- Exercise brief
Write out each entry again. Keep every word exactly as it is.
--- Records shown ---
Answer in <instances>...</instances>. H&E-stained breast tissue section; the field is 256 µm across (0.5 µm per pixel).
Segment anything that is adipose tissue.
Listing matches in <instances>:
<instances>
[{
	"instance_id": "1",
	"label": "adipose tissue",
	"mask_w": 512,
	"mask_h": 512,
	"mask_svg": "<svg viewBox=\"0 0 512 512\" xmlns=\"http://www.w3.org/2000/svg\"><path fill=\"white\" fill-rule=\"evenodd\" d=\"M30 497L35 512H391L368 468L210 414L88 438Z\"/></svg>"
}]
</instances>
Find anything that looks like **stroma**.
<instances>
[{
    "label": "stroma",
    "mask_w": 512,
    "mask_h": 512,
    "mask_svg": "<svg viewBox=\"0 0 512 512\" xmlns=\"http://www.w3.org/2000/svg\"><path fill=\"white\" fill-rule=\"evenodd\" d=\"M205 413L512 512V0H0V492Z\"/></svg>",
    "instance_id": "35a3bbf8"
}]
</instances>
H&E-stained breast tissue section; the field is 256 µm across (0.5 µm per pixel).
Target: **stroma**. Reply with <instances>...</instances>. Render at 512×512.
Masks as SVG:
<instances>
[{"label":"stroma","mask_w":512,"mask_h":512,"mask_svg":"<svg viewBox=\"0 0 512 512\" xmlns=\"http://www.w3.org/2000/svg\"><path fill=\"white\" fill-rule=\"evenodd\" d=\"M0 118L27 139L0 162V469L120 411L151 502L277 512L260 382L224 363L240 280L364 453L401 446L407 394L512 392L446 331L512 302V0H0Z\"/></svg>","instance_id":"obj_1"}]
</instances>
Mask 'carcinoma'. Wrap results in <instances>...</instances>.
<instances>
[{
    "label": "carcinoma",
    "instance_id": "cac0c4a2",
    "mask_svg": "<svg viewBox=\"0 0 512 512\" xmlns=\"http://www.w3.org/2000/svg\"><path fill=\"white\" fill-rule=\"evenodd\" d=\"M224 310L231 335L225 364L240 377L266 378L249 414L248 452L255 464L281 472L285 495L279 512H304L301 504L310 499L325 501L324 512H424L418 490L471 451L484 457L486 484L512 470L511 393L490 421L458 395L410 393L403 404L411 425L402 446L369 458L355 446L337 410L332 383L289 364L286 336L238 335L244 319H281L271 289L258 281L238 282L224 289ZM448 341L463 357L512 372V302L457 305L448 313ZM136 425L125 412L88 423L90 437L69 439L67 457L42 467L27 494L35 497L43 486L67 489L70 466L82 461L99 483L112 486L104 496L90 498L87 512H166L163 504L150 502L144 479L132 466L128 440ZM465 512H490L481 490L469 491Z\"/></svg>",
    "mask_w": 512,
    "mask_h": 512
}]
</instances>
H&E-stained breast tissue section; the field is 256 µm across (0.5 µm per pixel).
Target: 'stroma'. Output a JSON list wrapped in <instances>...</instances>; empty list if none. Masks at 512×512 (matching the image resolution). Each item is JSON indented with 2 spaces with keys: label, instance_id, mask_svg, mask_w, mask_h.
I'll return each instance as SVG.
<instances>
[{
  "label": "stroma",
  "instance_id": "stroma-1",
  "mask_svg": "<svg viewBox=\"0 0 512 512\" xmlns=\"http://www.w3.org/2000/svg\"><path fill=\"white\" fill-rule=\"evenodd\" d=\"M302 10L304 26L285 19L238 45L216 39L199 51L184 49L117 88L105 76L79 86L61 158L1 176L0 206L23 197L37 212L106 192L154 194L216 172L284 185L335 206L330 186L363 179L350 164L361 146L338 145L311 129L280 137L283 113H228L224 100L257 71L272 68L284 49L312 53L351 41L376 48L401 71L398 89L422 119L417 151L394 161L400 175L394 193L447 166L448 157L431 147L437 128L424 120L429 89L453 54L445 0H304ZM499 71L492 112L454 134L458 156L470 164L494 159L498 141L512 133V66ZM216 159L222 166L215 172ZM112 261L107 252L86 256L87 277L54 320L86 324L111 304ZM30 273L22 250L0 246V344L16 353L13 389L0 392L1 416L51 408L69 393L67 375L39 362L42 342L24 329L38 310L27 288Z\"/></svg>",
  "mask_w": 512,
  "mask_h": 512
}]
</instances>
---
- Written solution
Answer in <instances>...</instances>. H&E-stained breast tissue section; the field is 256 µm across (0.5 µm per pixel).
Segment anything that is adipose tissue.
Listing matches in <instances>:
<instances>
[{
	"instance_id": "1",
	"label": "adipose tissue",
	"mask_w": 512,
	"mask_h": 512,
	"mask_svg": "<svg viewBox=\"0 0 512 512\" xmlns=\"http://www.w3.org/2000/svg\"><path fill=\"white\" fill-rule=\"evenodd\" d=\"M30 497L35 512H391L368 468L210 414L88 438Z\"/></svg>"
}]
</instances>
Find anything that looks like **stroma**.
<instances>
[{
    "label": "stroma",
    "mask_w": 512,
    "mask_h": 512,
    "mask_svg": "<svg viewBox=\"0 0 512 512\" xmlns=\"http://www.w3.org/2000/svg\"><path fill=\"white\" fill-rule=\"evenodd\" d=\"M205 413L512 512V0H0V492Z\"/></svg>",
    "instance_id": "35a3bbf8"
}]
</instances>
H&E-stained breast tissue section; the field is 256 µm across (0.5 µm per pixel).
Target: **stroma**. Reply with <instances>...</instances>. Render at 512×512.
Masks as SVG:
<instances>
[{"label":"stroma","mask_w":512,"mask_h":512,"mask_svg":"<svg viewBox=\"0 0 512 512\" xmlns=\"http://www.w3.org/2000/svg\"><path fill=\"white\" fill-rule=\"evenodd\" d=\"M0 118L27 139L0 162V469L120 411L151 502L277 512L260 382L224 363L240 280L364 453L401 446L407 394L512 392L446 331L512 302V0H0Z\"/></svg>","instance_id":"obj_1"}]
</instances>
Mask 'carcinoma'. Wrap results in <instances>...</instances>.
<instances>
[{
    "label": "carcinoma",
    "instance_id": "cac0c4a2",
    "mask_svg": "<svg viewBox=\"0 0 512 512\" xmlns=\"http://www.w3.org/2000/svg\"><path fill=\"white\" fill-rule=\"evenodd\" d=\"M224 310L231 335L225 364L240 377L266 378L249 414L248 452L255 464L281 472L285 495L279 512H304L301 504L310 499L325 501L324 512H424L418 490L471 451L484 457L486 484L512 470L511 393L490 421L458 395L410 393L403 404L411 425L402 446L369 458L355 446L337 410L332 383L289 364L286 336L238 335L244 319H281L271 289L258 281L238 282L224 289ZM448 341L463 357L512 372V302L457 305L448 313ZM136 425L125 412L88 423L90 437L69 439L67 457L42 467L27 494L35 497L43 486L67 489L70 466L82 461L99 483L112 486L104 496L90 498L87 512H166L163 504L150 502L144 479L132 466L128 440ZM465 512H490L481 490L469 491Z\"/></svg>",
    "mask_w": 512,
    "mask_h": 512
}]
</instances>
H&E-stained breast tissue section; the field is 256 µm across (0.5 µm per pixel).
Target: 'stroma'. Output a JSON list wrapped in <instances>...</instances>; empty list if none. Masks at 512×512 (matching the image resolution). Each item is JSON indented with 2 spaces with keys: label, instance_id, mask_svg, mask_w, mask_h.
I'll return each instance as SVG.
<instances>
[{
  "label": "stroma",
  "instance_id": "stroma-1",
  "mask_svg": "<svg viewBox=\"0 0 512 512\" xmlns=\"http://www.w3.org/2000/svg\"><path fill=\"white\" fill-rule=\"evenodd\" d=\"M302 10L304 26L285 19L238 45L216 39L199 51L184 49L117 88L105 76L79 86L61 158L1 176L0 206L23 197L37 212L106 192L154 194L216 172L284 185L335 206L330 186L363 179L350 164L361 146L338 145L311 129L280 137L283 113H228L224 100L257 71L272 68L284 49L312 53L351 41L376 48L401 71L398 89L422 119L417 151L394 161L400 175L394 193L447 166L448 157L431 147L437 128L424 120L429 89L453 54L445 0H304ZM499 71L492 112L454 134L458 156L470 164L494 159L498 141L512 133V66ZM216 159L222 166L215 172ZM112 261L107 252L86 256L87 277L54 320L86 324L111 304ZM30 273L22 250L0 246V344L16 353L13 389L0 392L1 416L51 408L69 393L67 375L39 362L42 342L24 329L38 310L27 288Z\"/></svg>",
  "mask_w": 512,
  "mask_h": 512
}]
</instances>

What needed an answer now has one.